*** Data to process

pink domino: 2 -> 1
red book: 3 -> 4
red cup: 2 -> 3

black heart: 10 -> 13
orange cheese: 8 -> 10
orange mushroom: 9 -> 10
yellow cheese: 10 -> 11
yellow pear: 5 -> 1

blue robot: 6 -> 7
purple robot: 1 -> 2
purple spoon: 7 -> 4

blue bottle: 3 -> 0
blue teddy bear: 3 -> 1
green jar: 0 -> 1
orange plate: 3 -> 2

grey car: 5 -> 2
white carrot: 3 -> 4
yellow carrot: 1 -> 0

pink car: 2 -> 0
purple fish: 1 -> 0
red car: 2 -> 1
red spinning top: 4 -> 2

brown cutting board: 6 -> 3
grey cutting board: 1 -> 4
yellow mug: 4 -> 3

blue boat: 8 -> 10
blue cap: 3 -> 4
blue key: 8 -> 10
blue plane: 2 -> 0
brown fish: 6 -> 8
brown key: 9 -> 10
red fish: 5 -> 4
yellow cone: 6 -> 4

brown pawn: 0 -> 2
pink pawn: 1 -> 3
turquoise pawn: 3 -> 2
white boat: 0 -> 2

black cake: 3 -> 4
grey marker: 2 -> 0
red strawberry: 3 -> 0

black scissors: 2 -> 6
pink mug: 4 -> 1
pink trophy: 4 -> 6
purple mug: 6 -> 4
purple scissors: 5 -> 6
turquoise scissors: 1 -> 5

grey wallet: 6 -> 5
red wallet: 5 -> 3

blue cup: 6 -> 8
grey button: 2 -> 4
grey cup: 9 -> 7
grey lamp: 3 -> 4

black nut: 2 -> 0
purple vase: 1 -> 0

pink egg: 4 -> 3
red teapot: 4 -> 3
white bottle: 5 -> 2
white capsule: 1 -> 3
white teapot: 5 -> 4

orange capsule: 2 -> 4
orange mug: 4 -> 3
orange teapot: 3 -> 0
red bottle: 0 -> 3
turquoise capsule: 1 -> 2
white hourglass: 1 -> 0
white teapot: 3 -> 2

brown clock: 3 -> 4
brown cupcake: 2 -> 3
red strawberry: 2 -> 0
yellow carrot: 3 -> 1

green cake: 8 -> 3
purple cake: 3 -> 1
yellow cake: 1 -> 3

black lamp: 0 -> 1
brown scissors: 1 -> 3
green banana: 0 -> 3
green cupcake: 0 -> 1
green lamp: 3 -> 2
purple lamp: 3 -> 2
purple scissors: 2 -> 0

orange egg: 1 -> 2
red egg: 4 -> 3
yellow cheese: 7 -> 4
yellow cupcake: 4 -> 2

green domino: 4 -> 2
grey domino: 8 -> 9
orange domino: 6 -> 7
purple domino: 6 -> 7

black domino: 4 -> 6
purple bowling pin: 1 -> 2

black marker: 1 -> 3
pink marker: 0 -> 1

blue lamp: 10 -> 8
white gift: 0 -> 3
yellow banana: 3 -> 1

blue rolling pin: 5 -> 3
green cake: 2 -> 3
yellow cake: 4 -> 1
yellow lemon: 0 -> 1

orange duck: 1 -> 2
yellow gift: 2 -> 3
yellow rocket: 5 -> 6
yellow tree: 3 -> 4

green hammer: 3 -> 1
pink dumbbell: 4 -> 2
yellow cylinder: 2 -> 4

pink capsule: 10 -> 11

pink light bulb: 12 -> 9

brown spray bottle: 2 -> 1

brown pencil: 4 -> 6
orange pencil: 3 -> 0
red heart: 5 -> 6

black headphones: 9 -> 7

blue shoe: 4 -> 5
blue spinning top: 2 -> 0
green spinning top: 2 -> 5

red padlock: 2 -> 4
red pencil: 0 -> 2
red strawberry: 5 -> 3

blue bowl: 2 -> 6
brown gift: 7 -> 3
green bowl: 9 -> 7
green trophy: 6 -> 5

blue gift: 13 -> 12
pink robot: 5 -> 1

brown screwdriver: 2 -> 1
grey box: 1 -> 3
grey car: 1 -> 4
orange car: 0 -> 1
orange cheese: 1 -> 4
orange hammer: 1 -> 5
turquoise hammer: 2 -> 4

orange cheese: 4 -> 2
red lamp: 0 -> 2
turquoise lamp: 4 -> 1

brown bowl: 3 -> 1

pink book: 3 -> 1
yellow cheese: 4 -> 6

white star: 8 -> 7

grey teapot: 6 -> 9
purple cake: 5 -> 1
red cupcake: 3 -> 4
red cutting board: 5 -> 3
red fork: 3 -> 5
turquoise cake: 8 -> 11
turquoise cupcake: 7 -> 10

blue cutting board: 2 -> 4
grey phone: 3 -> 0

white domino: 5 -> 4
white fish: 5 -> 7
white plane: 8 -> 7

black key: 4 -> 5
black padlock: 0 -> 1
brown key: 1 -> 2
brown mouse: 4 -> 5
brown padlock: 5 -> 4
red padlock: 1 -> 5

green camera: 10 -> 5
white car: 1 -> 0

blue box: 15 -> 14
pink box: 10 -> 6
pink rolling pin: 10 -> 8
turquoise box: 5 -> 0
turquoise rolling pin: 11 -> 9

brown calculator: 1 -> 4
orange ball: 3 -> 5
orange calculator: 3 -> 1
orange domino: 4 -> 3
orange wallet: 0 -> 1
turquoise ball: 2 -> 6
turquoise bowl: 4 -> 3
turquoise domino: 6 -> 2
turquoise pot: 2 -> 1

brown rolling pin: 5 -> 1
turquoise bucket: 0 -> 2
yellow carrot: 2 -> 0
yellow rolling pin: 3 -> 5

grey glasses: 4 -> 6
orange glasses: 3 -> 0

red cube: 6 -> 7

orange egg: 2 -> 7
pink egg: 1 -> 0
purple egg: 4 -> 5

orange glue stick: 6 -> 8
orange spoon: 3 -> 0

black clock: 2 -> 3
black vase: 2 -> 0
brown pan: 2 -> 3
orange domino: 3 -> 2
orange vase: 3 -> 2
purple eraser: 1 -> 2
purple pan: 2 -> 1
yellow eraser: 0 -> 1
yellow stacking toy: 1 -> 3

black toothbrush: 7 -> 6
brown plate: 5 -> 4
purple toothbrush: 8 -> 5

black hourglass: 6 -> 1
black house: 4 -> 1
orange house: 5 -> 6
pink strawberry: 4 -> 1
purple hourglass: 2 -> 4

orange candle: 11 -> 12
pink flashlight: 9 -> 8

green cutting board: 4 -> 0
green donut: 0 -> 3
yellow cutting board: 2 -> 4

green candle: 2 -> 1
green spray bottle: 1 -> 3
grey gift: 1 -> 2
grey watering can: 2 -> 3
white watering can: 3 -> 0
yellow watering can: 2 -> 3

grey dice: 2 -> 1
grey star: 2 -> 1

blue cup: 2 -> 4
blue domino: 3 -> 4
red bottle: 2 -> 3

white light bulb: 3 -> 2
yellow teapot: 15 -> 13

******

* **Activity**
Please print, exactly and with nothing else, the lines from the first line of the entries through the line containing "purple scissors: 5 -> 6".

* **Result for this exercise**
pink domino: 2 -> 1
red book: 3 -> 4
red cup: 2 -> 3

black heart: 10 -> 13
orange cheese: 8 -> 10
orange mushroom: 9 -> 10
yellow cheese: 10 -> 11
yellow pear: 5 -> 1

blue robot: 6 -> 7
purple robot: 1 -> 2
purple spoon: 7 -> 4

blue bottle: 3 -> 0
blue teddy bear: 3 -> 1
green jar: 0 -> 1
orange plate: 3 -> 2

grey car: 5 -> 2
white carrot: 3 -> 4
yellow carrot: 1 -> 0

pink car: 2 -> 0
purple fish: 1 -> 0
red car: 2 -> 1
red spinning top: 4 -> 2

brown cutting board: 6 -> 3
grey cutting board: 1 -> 4
yellow mug: 4 -> 3

blue boat: 8 -> 10
blue cap: 3 -> 4
blue key: 8 -> 10
blue plane: 2 -> 0
brown fish: 6 -> 8
brown key: 9 -> 10
red fish: 5 -> 4
yellow cone: 6 -> 4

brown pawn: 0 -> 2
pink pawn: 1 -> 3
turquoise pawn: 3 -> 2
white boat: 0 -> 2

black cake: 3 -> 4
grey marker: 2 -> 0
red strawberry: 3 -> 0

black scissors: 2 -> 6
pink mug: 4 -> 1
pink trophy: 4 -> 6
purple mug: 6 -> 4
purple scissors: 5 -> 6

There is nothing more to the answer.